**Problem**
Print the lines that run from the line with "R1: 6.8k (+9V, SIG15) -> 6.8k (SIG8, SIG15)" to the line with "BT6: 7.4V (plus", keeping both end lines, exactly as they appear in the entries below, and nothing else.
=== Given entries ===
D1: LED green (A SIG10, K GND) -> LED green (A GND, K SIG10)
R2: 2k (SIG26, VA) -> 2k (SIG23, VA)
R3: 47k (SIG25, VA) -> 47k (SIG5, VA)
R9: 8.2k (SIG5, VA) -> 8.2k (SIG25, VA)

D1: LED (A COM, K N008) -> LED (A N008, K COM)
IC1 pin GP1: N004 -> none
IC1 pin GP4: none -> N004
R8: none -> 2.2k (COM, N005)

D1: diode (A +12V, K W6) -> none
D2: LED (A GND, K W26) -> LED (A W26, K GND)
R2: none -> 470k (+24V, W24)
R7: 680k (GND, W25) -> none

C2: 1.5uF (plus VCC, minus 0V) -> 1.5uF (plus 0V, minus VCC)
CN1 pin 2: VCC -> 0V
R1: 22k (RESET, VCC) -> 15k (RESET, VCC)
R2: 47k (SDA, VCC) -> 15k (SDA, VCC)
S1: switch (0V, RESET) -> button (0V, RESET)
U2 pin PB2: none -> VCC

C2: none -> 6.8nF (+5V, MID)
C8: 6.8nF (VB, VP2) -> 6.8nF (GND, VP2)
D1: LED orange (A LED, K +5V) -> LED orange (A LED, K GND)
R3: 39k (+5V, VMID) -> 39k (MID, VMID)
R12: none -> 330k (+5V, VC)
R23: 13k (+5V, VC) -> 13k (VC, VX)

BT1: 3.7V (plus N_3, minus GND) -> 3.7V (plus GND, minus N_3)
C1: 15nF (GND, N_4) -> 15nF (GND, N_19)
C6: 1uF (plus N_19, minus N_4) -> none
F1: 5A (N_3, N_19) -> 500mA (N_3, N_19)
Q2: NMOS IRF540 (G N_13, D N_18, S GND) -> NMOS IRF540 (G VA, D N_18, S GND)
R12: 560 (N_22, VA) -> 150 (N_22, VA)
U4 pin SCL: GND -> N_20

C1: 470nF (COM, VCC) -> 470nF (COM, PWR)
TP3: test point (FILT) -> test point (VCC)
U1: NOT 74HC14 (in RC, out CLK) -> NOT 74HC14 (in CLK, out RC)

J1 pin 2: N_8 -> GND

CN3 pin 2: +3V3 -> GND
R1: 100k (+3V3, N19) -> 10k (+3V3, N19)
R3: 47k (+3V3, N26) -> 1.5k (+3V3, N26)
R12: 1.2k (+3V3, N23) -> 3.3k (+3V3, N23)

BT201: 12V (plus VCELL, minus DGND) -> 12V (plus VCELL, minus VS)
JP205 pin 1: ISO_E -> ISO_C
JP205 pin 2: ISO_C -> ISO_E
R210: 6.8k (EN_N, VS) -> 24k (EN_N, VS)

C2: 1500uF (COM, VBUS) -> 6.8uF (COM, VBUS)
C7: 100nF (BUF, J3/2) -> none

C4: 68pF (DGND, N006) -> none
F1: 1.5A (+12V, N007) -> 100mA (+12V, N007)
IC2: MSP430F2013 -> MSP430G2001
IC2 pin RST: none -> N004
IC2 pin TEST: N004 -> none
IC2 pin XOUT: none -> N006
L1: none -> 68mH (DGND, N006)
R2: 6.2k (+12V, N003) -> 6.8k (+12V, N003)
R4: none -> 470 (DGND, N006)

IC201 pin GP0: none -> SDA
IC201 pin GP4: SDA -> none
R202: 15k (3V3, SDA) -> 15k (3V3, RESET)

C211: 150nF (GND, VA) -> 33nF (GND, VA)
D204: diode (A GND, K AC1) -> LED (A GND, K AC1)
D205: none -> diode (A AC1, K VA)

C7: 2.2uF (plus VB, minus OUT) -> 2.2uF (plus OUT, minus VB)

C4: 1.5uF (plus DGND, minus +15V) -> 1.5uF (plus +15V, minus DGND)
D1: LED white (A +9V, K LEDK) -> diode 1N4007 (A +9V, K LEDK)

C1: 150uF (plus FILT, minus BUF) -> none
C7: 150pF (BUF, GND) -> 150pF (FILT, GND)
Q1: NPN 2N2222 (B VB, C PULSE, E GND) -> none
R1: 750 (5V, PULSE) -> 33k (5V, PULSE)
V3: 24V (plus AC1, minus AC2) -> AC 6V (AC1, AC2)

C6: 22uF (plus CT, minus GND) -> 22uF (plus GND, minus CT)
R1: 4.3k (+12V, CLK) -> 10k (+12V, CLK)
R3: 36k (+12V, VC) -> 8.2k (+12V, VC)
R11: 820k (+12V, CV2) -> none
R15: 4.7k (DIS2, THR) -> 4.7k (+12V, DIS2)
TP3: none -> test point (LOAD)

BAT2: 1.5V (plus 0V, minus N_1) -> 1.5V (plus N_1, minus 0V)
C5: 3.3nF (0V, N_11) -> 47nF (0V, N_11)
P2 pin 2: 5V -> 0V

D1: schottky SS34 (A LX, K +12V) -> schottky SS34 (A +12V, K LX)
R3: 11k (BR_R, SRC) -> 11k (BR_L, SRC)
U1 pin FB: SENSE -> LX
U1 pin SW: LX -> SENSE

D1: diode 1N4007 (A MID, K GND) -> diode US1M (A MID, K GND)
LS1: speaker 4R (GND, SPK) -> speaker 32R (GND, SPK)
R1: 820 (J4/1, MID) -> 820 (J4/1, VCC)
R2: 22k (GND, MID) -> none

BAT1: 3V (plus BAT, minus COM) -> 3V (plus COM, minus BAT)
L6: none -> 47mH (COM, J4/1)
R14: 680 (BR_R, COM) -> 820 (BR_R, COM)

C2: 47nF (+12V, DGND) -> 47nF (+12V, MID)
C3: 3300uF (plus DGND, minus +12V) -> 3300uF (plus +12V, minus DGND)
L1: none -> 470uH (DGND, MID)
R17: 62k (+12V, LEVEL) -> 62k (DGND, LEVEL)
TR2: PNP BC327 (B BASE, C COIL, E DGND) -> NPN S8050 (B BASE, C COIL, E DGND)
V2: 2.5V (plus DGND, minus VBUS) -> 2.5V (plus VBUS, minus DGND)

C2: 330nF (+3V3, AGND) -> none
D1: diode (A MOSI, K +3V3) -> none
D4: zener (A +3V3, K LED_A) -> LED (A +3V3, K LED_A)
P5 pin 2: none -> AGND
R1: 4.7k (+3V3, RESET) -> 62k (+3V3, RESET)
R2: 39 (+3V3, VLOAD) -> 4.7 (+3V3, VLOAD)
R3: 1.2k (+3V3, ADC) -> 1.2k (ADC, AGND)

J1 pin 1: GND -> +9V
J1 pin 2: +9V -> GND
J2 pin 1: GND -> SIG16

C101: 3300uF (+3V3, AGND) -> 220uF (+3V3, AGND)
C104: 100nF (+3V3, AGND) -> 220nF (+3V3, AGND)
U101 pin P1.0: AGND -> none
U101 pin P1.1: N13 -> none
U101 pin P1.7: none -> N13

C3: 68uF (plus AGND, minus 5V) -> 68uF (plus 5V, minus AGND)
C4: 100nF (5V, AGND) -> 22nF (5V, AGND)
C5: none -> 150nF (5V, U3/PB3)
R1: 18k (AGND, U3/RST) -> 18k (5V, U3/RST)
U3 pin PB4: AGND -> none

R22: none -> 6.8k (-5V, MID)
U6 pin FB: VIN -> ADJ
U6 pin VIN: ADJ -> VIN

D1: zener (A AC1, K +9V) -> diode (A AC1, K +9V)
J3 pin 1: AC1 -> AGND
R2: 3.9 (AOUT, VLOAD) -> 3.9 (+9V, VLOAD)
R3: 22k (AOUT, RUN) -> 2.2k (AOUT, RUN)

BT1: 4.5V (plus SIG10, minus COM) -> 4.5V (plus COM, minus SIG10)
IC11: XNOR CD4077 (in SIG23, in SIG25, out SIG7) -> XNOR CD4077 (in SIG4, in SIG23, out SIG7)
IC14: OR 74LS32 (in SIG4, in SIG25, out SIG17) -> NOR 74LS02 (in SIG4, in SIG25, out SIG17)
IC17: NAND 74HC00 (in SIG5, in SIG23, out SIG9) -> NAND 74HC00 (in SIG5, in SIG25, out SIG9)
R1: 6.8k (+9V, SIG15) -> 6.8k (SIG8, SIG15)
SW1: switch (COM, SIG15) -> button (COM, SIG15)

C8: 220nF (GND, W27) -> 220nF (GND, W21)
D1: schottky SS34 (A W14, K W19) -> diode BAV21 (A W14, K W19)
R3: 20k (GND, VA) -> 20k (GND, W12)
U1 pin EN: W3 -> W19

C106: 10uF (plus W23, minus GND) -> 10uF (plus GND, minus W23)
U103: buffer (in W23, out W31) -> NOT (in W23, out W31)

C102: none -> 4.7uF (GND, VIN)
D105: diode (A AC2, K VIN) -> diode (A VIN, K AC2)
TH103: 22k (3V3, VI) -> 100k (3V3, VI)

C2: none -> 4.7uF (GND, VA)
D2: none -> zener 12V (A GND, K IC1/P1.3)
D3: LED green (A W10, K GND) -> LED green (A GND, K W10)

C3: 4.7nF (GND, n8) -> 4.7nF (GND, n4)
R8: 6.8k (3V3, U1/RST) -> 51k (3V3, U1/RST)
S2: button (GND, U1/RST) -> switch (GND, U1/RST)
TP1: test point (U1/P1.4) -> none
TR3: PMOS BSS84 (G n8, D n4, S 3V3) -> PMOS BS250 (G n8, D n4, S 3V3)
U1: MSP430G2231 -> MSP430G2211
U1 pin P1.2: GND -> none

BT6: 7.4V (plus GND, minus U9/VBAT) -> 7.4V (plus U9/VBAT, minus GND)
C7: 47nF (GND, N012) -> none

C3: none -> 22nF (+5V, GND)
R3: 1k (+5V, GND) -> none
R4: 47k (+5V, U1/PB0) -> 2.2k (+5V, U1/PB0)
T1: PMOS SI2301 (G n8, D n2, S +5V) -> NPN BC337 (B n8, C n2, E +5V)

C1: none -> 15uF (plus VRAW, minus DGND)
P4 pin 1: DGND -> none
===
**Answer for this exercise**
R1: 6.8k (+9V, SIG15) -> 6.8k (SIG8, SIG15)
SW1: switch (COM, SIG15) -> button (COM, SIG15)

C8: 220nF (GND, W27) -> 220nF (GND, W21)
D1: schottky SS34 (A W14, K W19) -> diode BAV21 (A W14, K W19)
R3: 20k (GND, VA) -> 20k (GND, W12)
U1 pin EN: W3 -> W19

C106: 10uF (plus W23, minus GND) -> 10uF (plus GND, minus W23)
U103: buffer (in W23, out W31) -> NOT (in W23, out W31)

C102: none -> 4.7uF (GND, VIN)
D105: diode (A AC2, K VIN) -> diode (A VIN, K AC2)
TH103: 22k (3V3, VI) -> 100k (3V3, VI)

C2: none -> 4.7uF (GND, VA)
D2: none -> zener 12V (A GND, K IC1/P1.3)
D3: LED green (A W10, K GND) -> LED green (A GND, K W10)

C3: 4.7nF (GND, n8) -> 4.7nF (GND, n4)
R8: 6.8k (3V3, U1/RST) -> 51k (3V3, U1/RST)
S2: button (GND, U1/RST) -> switch (GND, U1/RST)
TP1: test point (U1/P1.4) -> none
TR3: PMOS BSS84 (G n8, D n4, S 3V3) -> PMOS BS250 (G n8, D n4, S 3V3)
U1: MSP430G2231 -> MSP430G2211
U1 pin P1.2: GND -> none

BT6: 7.4V (plus GND, minus U9/VBAT) -> 7.4V (plus U9/VBAT, minus GND)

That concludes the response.